======== RECORDS SHOWN ========
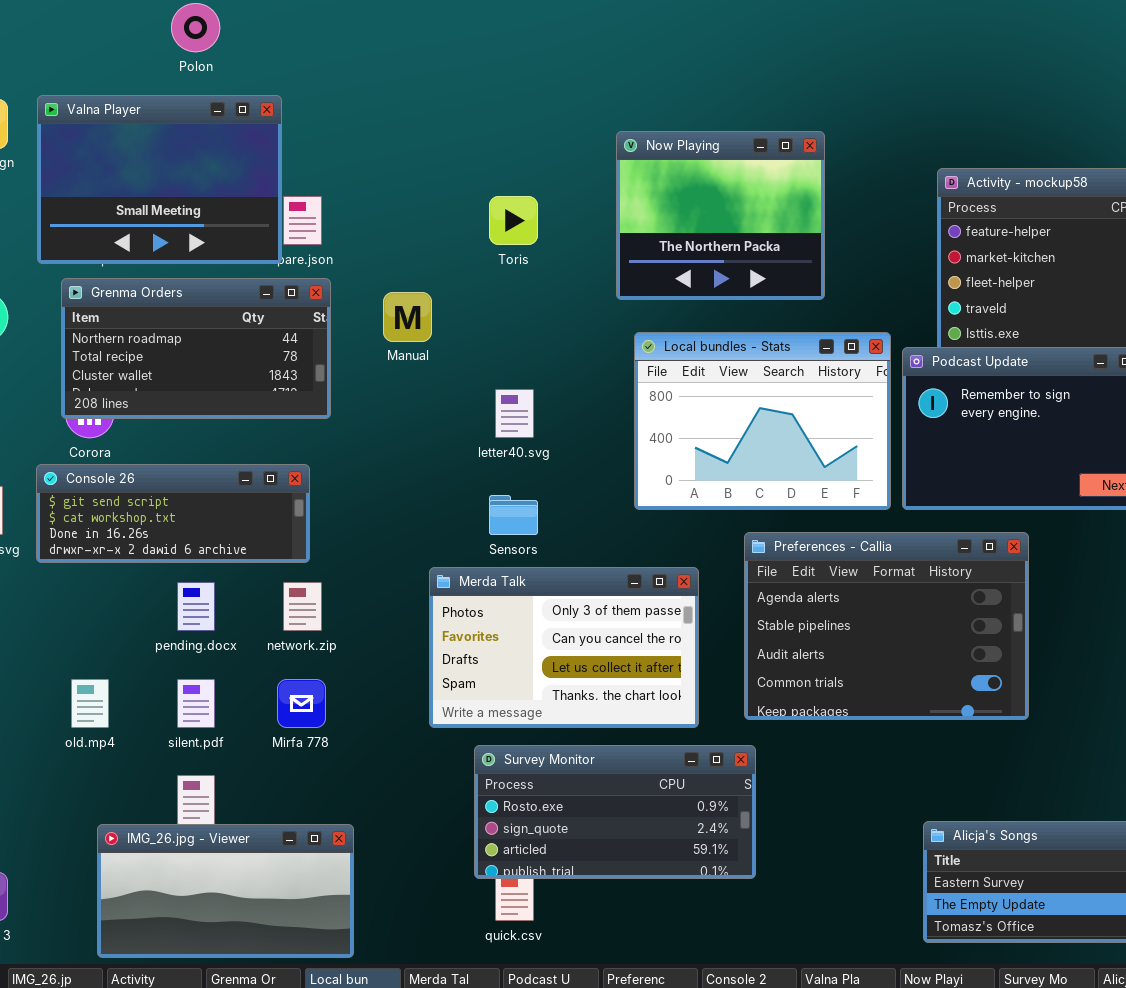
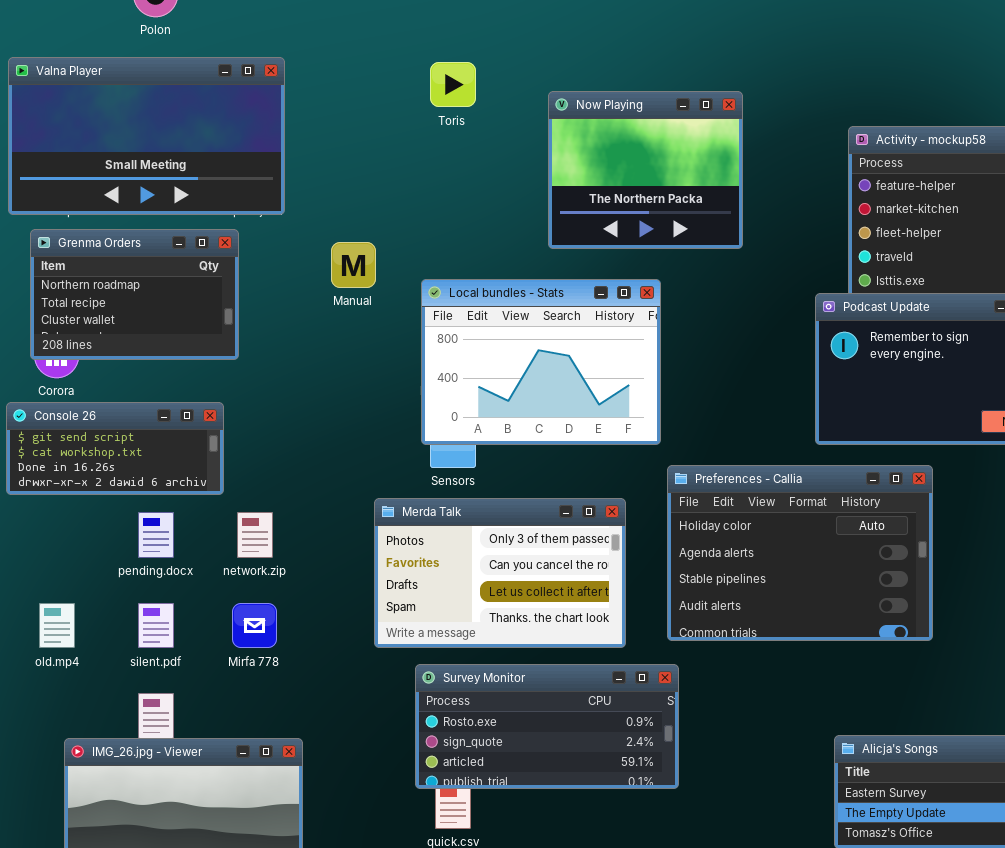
Valna Player: [37,95,282,264] -> [8,57,285,215], resized
Toris: [489,196,538,245] -> [430,62,476,107], moved
Grenma Orders: [61,278,331,419] -> [30,229,239,360], resized
Local bundles - Stats: [634,332,891,510] -> [421,279,661,445], moved
Console 26: [36,464,310,563] -> [6,402,224,495], resized
Preferences - Callia: [744,532,1029,720] -> [667,465,933,641], scrolled up 1 row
========
- WORK TO BE COMPLETED
Retype the data in full. Images do not go in the copy.

- RESULT OF THIS TASK
Valna Player: [37,95,282,264] -> [8,57,285,215], resized
Toris: [489,196,538,245] -> [430,62,476,107], moved
Grenma Orders: [61,278,331,419] -> [30,229,239,360], resized
Local bundles - Stats: [634,332,891,510] -> [421,279,661,445], moved
Console 26: [36,464,310,563] -> [6,402,224,495], resized
Preferences - Callia: [744,532,1029,720] -> [667,465,933,641], scrolled up 1 row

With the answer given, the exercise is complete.